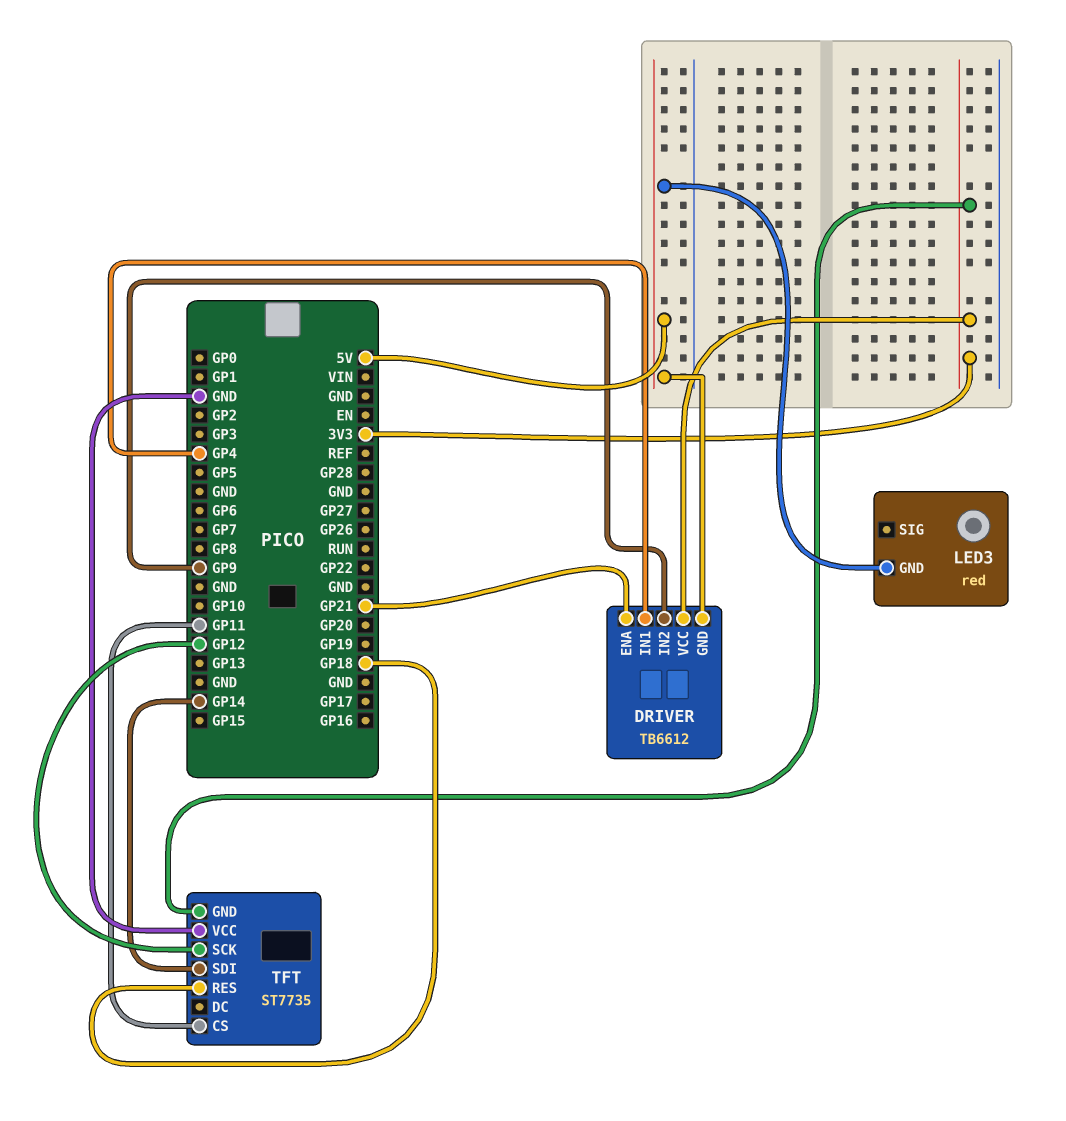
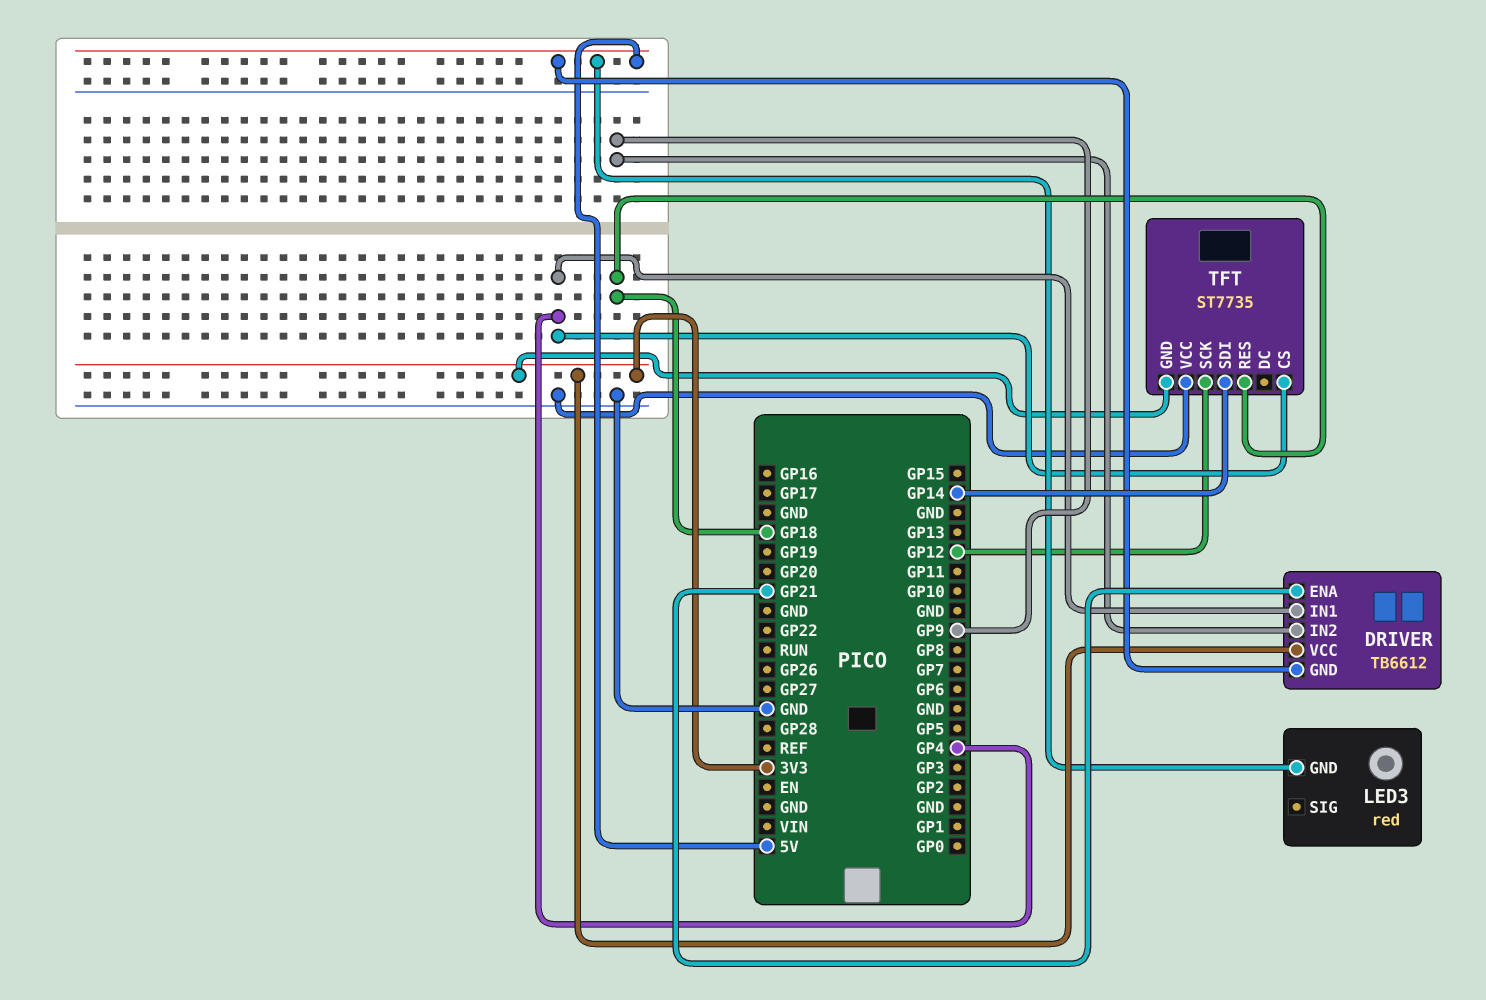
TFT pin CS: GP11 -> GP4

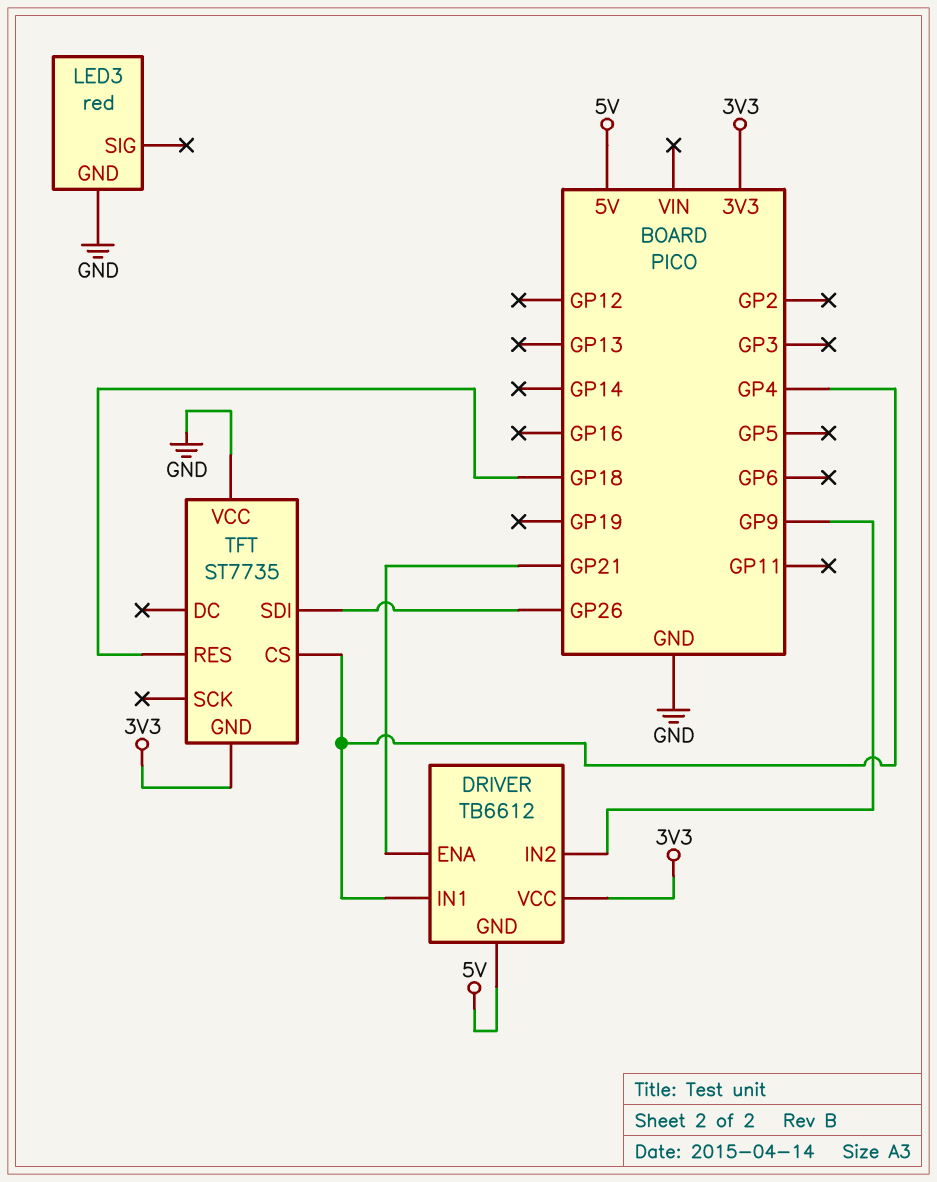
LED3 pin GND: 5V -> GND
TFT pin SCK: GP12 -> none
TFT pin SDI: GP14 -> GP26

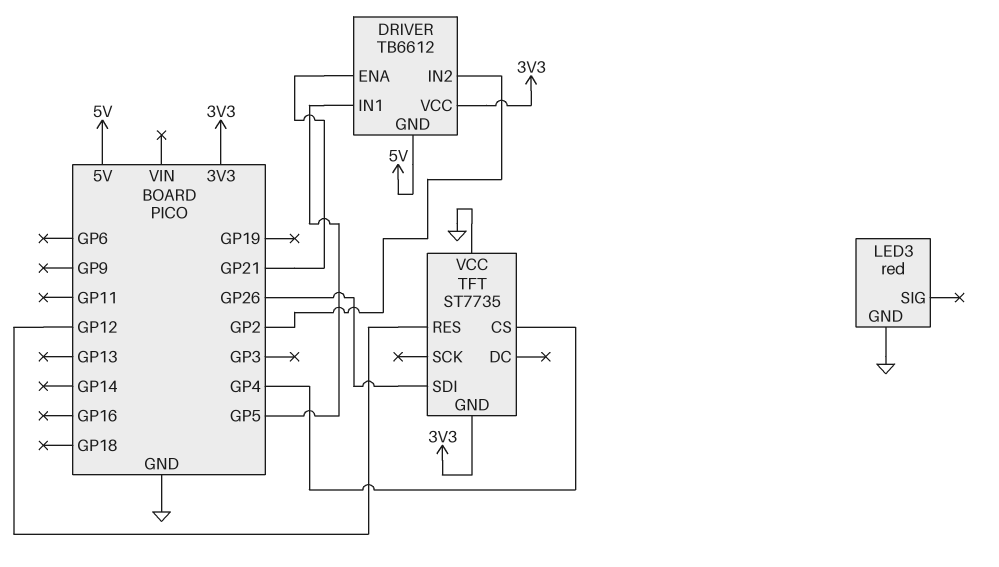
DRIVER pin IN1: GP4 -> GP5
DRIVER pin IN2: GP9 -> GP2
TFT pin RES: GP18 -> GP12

— Task to complete —
Skip the pictures and print exactly the lines from the one containing "LED3 pin GND: 5V -> GND" through the end of the records above.

— Solution to this task —
LED3 pin GND: 5V -> GND
TFT pin SCK: GP12 -> none
TFT pin SDI: GP14 -> GP26

DRIVER pin IN1: GP4 -> GP5
DRIVER pin IN2: GP9 -> GP2
TFT pin RES: GP18 -> GP12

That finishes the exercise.